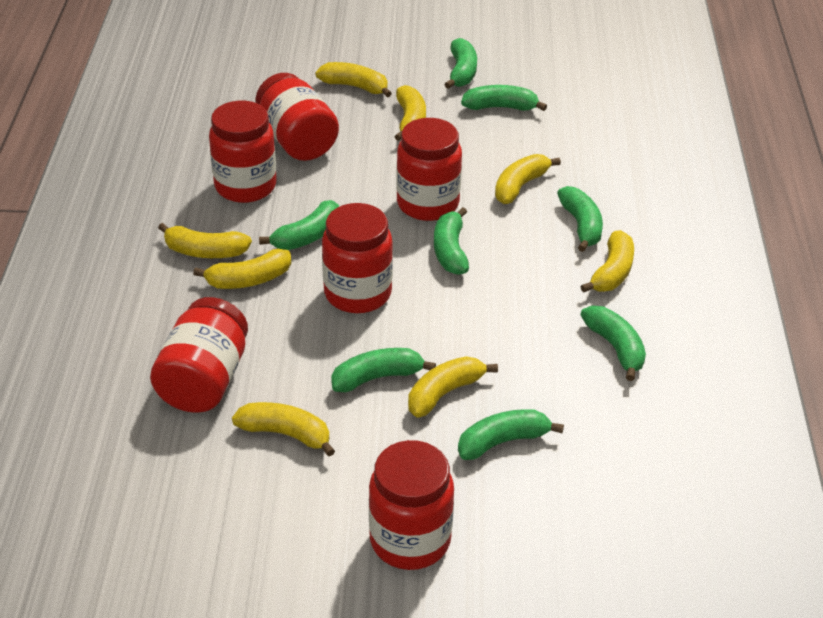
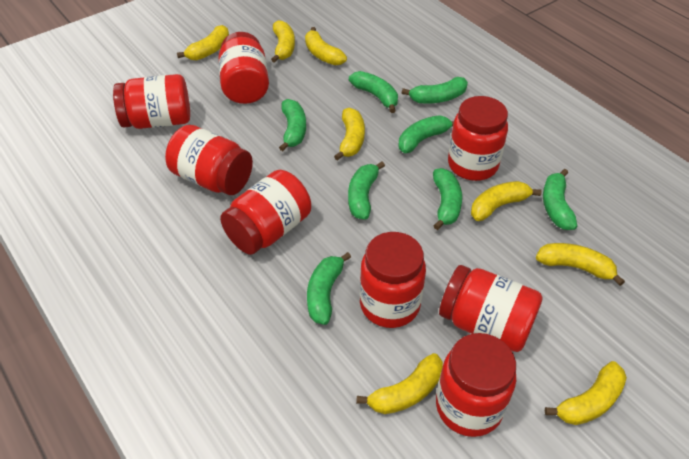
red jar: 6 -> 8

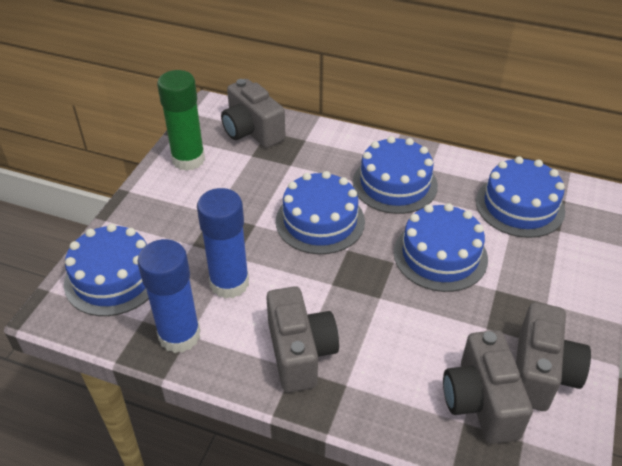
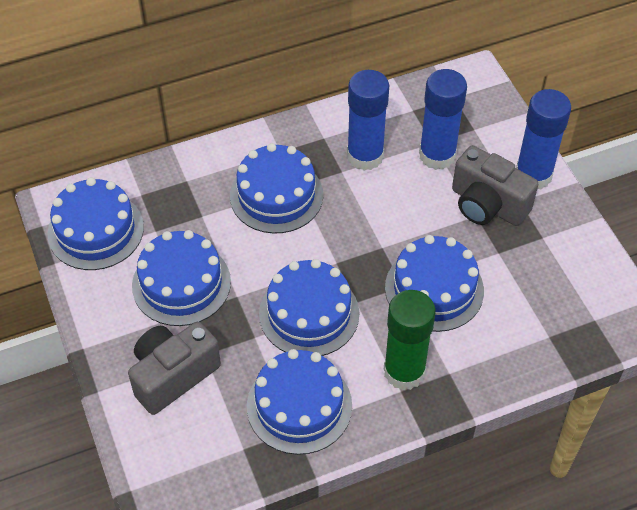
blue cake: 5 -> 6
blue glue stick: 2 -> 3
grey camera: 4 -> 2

> [EXERCISE OBJECTIVE]: Would you copy out all the data exactly, without the images?

> [RESPONSE BELOW]:
red jar: 6 -> 8

blue cake: 5 -> 6
blue glue stick: 2 -> 3
grey camera: 4 -> 2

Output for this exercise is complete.